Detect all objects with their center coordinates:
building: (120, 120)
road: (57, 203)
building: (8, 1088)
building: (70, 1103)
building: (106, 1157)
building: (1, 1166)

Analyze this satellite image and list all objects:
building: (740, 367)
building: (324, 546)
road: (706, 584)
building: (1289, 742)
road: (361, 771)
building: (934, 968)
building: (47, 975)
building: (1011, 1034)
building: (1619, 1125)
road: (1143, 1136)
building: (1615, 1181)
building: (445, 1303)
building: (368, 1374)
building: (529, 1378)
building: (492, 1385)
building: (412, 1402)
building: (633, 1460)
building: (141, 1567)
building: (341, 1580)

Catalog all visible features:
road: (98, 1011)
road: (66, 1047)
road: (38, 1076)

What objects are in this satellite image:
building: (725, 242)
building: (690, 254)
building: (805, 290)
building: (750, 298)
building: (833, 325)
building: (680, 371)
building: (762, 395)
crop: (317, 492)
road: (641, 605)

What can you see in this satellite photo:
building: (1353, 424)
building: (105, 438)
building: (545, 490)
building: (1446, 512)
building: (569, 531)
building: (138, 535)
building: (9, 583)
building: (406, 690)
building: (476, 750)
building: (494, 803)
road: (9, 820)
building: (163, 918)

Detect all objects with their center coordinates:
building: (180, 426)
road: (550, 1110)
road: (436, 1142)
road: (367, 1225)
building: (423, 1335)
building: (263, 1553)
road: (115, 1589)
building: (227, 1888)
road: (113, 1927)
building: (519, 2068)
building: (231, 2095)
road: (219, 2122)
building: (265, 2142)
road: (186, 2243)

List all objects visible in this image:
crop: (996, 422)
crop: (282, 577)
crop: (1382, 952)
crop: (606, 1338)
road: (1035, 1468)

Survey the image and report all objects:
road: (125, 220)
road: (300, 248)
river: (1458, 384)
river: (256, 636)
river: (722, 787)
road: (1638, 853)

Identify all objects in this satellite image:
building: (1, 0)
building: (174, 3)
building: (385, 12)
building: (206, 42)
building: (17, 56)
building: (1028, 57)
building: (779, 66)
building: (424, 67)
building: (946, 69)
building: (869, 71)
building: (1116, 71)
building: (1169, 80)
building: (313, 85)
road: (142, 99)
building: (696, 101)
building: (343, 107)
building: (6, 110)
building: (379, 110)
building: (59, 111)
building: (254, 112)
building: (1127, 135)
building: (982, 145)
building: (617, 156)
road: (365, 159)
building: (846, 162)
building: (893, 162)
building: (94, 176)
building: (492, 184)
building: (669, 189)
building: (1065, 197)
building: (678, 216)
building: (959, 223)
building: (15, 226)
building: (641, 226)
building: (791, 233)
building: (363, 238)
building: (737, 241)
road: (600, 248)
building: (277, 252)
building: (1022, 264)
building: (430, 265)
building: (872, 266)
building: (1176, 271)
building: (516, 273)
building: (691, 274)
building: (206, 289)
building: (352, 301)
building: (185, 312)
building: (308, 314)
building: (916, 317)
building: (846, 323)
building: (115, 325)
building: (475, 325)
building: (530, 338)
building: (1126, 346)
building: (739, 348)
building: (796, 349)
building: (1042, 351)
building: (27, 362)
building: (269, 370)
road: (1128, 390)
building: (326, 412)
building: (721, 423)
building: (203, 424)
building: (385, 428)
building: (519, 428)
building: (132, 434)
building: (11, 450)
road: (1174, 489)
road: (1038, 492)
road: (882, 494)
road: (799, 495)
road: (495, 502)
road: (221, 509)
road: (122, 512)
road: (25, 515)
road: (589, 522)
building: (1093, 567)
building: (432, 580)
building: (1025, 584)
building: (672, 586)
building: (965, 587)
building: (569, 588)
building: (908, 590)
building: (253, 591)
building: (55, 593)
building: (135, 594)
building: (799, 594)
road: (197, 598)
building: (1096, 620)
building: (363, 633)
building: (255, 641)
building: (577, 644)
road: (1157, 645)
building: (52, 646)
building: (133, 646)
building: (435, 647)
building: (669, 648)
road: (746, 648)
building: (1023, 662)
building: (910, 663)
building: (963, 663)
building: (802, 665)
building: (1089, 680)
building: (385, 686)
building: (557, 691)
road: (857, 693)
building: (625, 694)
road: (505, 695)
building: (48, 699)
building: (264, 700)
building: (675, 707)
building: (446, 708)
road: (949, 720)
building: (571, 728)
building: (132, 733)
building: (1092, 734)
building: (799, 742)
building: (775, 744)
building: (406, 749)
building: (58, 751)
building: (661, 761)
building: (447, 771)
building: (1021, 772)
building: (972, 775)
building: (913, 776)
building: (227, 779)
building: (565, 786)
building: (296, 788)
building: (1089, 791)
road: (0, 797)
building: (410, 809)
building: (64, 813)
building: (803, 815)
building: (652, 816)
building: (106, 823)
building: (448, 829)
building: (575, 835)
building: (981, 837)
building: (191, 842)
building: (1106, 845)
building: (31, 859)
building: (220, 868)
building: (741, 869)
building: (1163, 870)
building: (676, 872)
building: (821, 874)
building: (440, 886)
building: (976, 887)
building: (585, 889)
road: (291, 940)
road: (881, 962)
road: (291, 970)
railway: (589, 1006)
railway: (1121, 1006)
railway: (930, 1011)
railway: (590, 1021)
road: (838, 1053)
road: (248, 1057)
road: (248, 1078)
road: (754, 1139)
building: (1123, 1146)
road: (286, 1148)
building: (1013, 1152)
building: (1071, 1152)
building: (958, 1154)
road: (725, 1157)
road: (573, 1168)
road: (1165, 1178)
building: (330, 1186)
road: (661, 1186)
====================
Word for word and line for line, give the material again.

Detect all objects with their center coordinates:
building: (120, 120)
road: (57, 203)
building: (8, 1088)
building: (70, 1103)
building: (106, 1157)
building: (1, 1166)

Analyze this satellite image and list all objects:
building: (740, 367)
building: (324, 546)
road: (706, 584)
building: (1289, 742)
road: (361, 771)
building: (934, 968)
building: (47, 975)
building: (1011, 1034)
building: (1619, 1125)
road: (1143, 1136)
building: (1615, 1181)
building: (445, 1303)
building: (368, 1374)
building: (529, 1378)
building: (492, 1385)
building: (412, 1402)
building: (633, 1460)
building: (141, 1567)
building: (341, 1580)

Catalog all visible features:
road: (98, 1011)
road: (66, 1047)
road: (38, 1076)

What objects are in this satellite image:
building: (725, 242)
building: (690, 254)
building: (805, 290)
building: (750, 298)
building: (833, 325)
building: (680, 371)
building: (762, 395)
crop: (317, 492)
road: (641, 605)

What can you see in this satellite photo:
building: (1353, 424)
building: (105, 438)
building: (545, 490)
building: (1446, 512)
building: (569, 531)
building: (138, 535)
building: (9, 583)
building: (406, 690)
building: (476, 750)
building: (494, 803)
road: (9, 820)
building: (163, 918)

Detect all objects with their center coordinates:
building: (180, 426)
road: (550, 1110)
road: (436, 1142)
road: (367, 1225)
building: (423, 1335)
building: (263, 1553)
road: (115, 1589)
building: (227, 1888)
road: (113, 1927)
building: (519, 2068)
building: (231, 2095)
road: (219, 2122)
building: (265, 2142)
road: (186, 2243)

List all objects visible in this image:
crop: (996, 422)
crop: (282, 577)
crop: (1382, 952)
crop: (606, 1338)
road: (1035, 1468)

Survey the image and report all objects:
road: (125, 220)
road: (300, 248)
river: (1458, 384)
river: (256, 636)
river: (722, 787)
road: (1638, 853)

Identify all objects in this satellite image:
building: (1, 0)
building: (174, 3)
building: (385, 12)
building: (206, 42)
building: (17, 56)
building: (1028, 57)
building: (779, 66)
building: (424, 67)
building: (946, 69)
building: (869, 71)
building: (1116, 71)
building: (1169, 80)
building: (313, 85)
road: (142, 99)
building: (696, 101)
building: (343, 107)
building: (6, 110)
building: (379, 110)
building: (59, 111)
building: (254, 112)
building: (1127, 135)
building: (982, 145)
building: (617, 156)
road: (365, 159)
building: (846, 162)
building: (893, 162)
building: (94, 176)
building: (492, 184)
building: (669, 189)
building: (1065, 197)
building: (678, 216)
building: (959, 223)
building: (15, 226)
building: (641, 226)
building: (791, 233)
building: (363, 238)
building: (737, 241)
road: (600, 248)
building: (277, 252)
building: (1022, 264)
building: (430, 265)
building: (872, 266)
building: (1176, 271)
building: (516, 273)
building: (691, 274)
building: (206, 289)
building: (352, 301)
building: (185, 312)
building: (308, 314)
building: (916, 317)
building: (846, 323)
building: (115, 325)
building: (475, 325)
building: (530, 338)
building: (1126, 346)
building: (739, 348)
building: (796, 349)
building: (1042, 351)
building: (27, 362)
building: (269, 370)
road: (1128, 390)
building: (326, 412)
building: (721, 423)
building: (203, 424)
building: (385, 428)
building: (519, 428)
building: (132, 434)
building: (11, 450)
road: (1174, 489)
road: (1038, 492)
road: (882, 494)
road: (799, 495)
road: (495, 502)
road: (221, 509)
road: (122, 512)
road: (25, 515)
road: (589, 522)
building: (1093, 567)
building: (432, 580)
building: (1025, 584)
building: (672, 586)
building: (965, 587)
building: (569, 588)
building: (908, 590)
building: (253, 591)
building: (55, 593)
building: (135, 594)
building: (799, 594)
road: (197, 598)
building: (1096, 620)
building: (363, 633)
building: (255, 641)
building: (577, 644)
road: (1157, 645)
building: (52, 646)
building: (133, 646)
building: (435, 647)
building: (669, 648)
road: (746, 648)
building: (1023, 662)
building: (910, 663)
building: (963, 663)
building: (802, 665)
building: (1089, 680)
building: (385, 686)
building: (557, 691)
road: (857, 693)
building: (625, 694)
road: (505, 695)
building: (48, 699)
building: (264, 700)
building: (675, 707)
building: (446, 708)
road: (949, 720)
building: (571, 728)
building: (132, 733)
building: (1092, 734)
building: (799, 742)
building: (775, 744)
building: (406, 749)
building: (58, 751)
building: (661, 761)
building: (447, 771)
building: (1021, 772)
building: (972, 775)
building: (913, 776)
building: (227, 779)
building: (565, 786)
building: (296, 788)
building: (1089, 791)
road: (0, 797)
building: (410, 809)
building: (64, 813)
building: (803, 815)
building: (652, 816)
building: (106, 823)
building: (448, 829)
building: (575, 835)
building: (981, 837)
building: (191, 842)
building: (1106, 845)
building: (31, 859)
building: (220, 868)
building: (741, 869)
building: (1163, 870)
building: (676, 872)
building: (821, 874)
building: (440, 886)
building: (976, 887)
building: (585, 889)
road: (291, 940)
road: (881, 962)
road: (291, 970)
railway: (589, 1006)
railway: (1121, 1006)
railway: (930, 1011)
railway: (590, 1021)
road: (838, 1053)
road: (248, 1057)
road: (248, 1078)
road: (754, 1139)
building: (1123, 1146)
road: (286, 1148)
building: (1013, 1152)
building: (1071, 1152)
building: (958, 1154)
road: (725, 1157)
road: (573, 1168)
road: (1165, 1178)
building: (330, 1186)
road: (661, 1186)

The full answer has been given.